** Opening Excerpted data block **

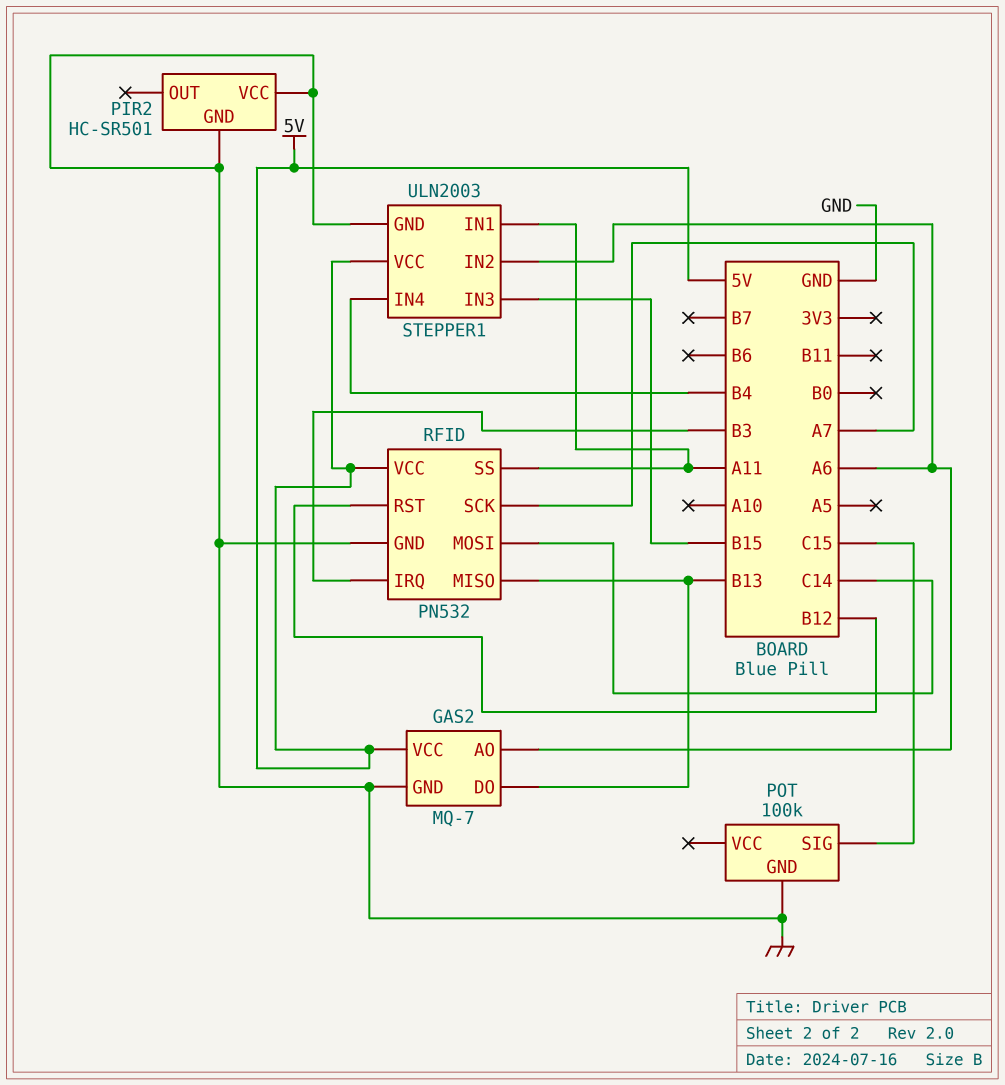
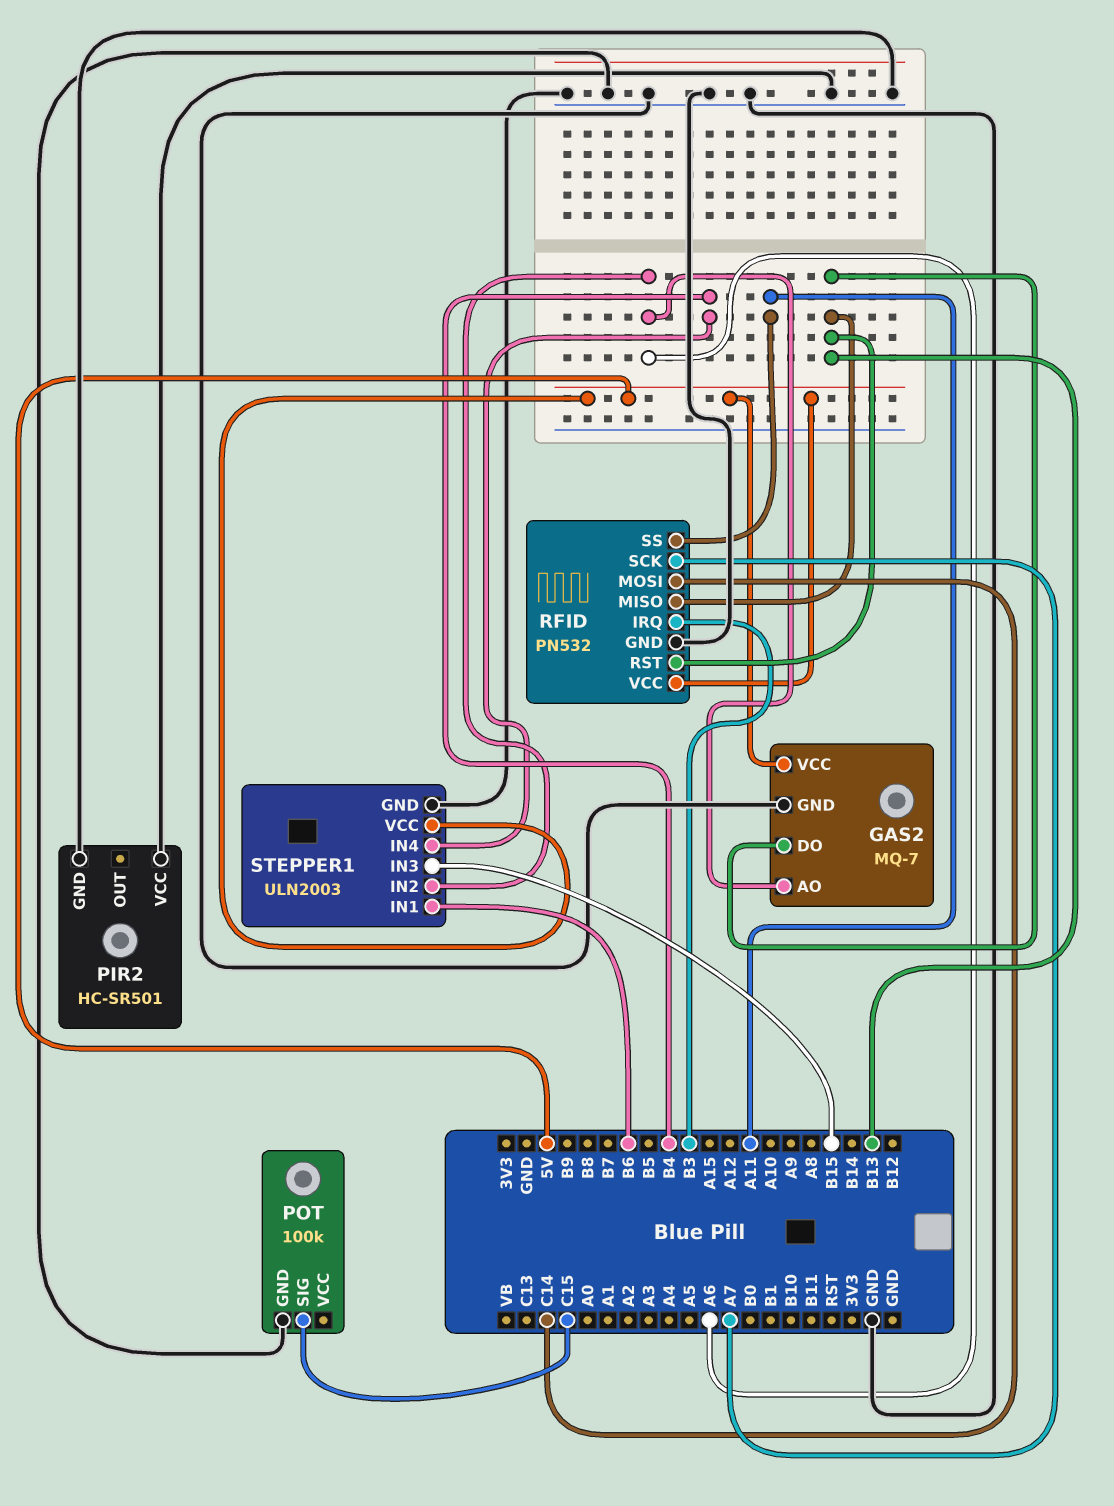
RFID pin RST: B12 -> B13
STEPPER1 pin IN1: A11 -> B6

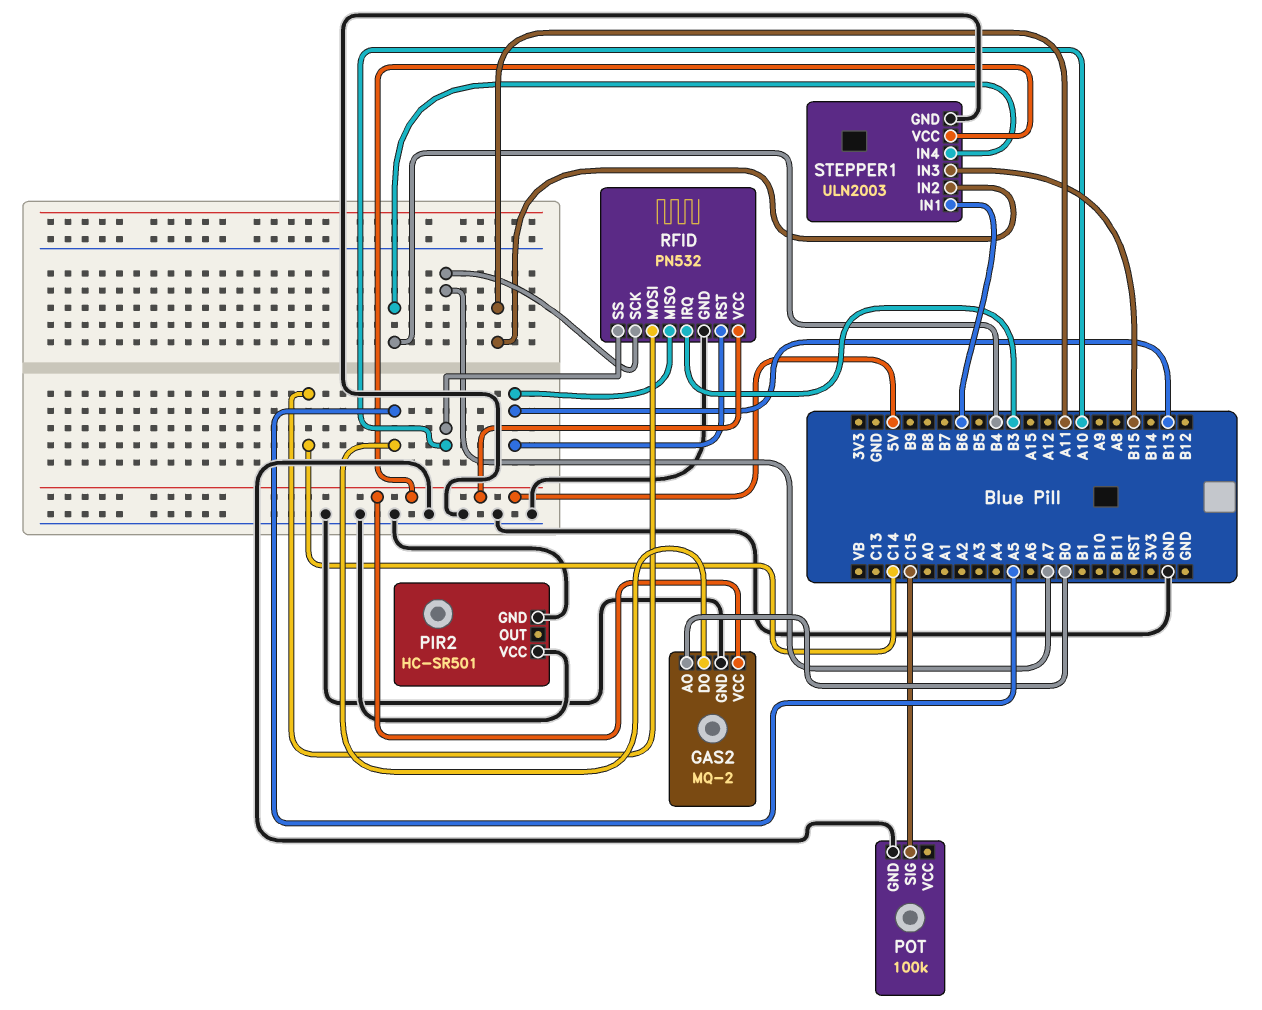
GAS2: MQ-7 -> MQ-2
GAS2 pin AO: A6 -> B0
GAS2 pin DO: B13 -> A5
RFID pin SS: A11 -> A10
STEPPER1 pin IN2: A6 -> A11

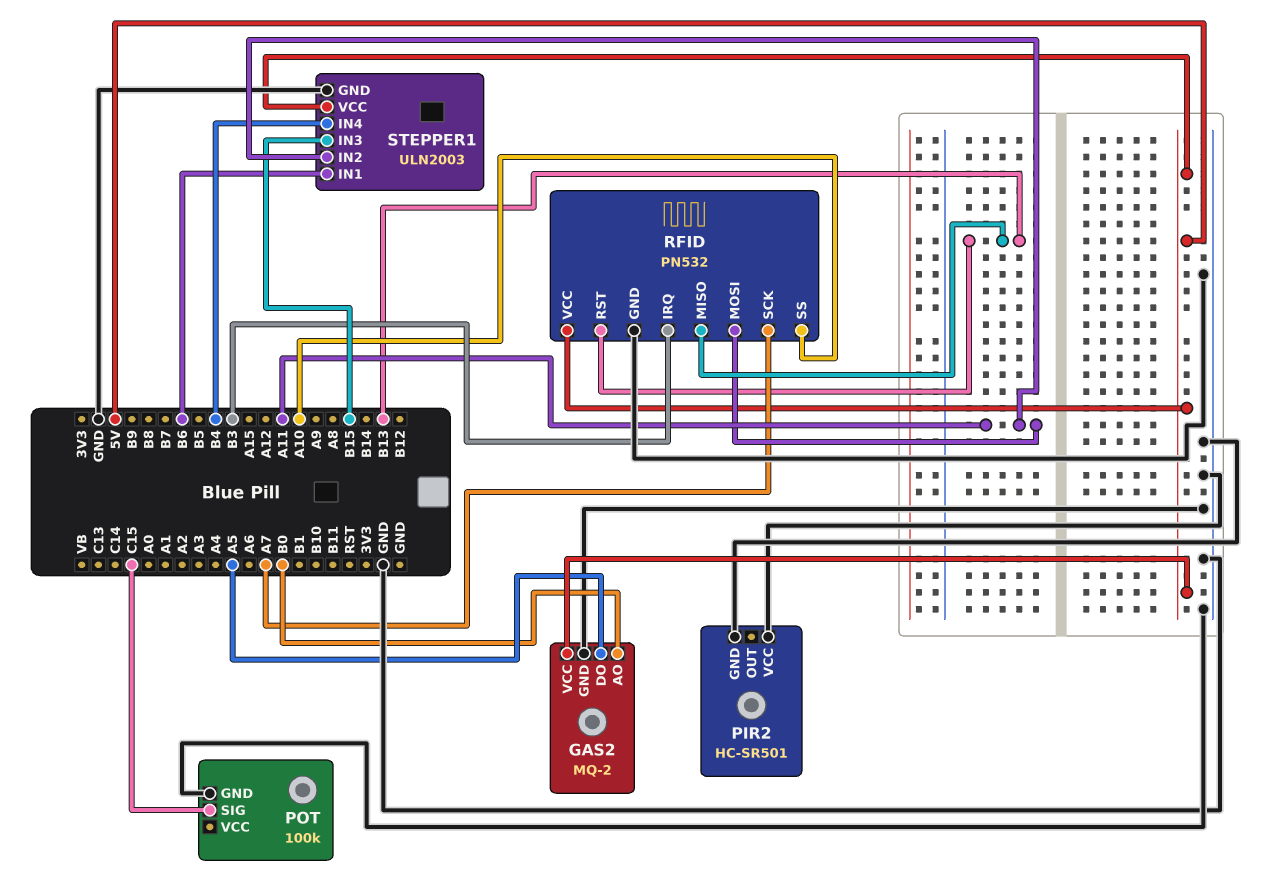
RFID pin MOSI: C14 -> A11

** Closing Excerpted data block **

What needs to be done: Write out the records shown above exactly, but do not include any images.

Result below:
RFID pin RST: B12 -> B13
STEPPER1 pin IN1: A11 -> B6

GAS2: MQ-7 -> MQ-2
GAS2 pin AO: A6 -> B0
GAS2 pin DO: B13 -> A5
RFID pin SS: A11 -> A10
STEPPER1 pin IN2: A6 -> A11

RFID pin MOSI: C14 -> A11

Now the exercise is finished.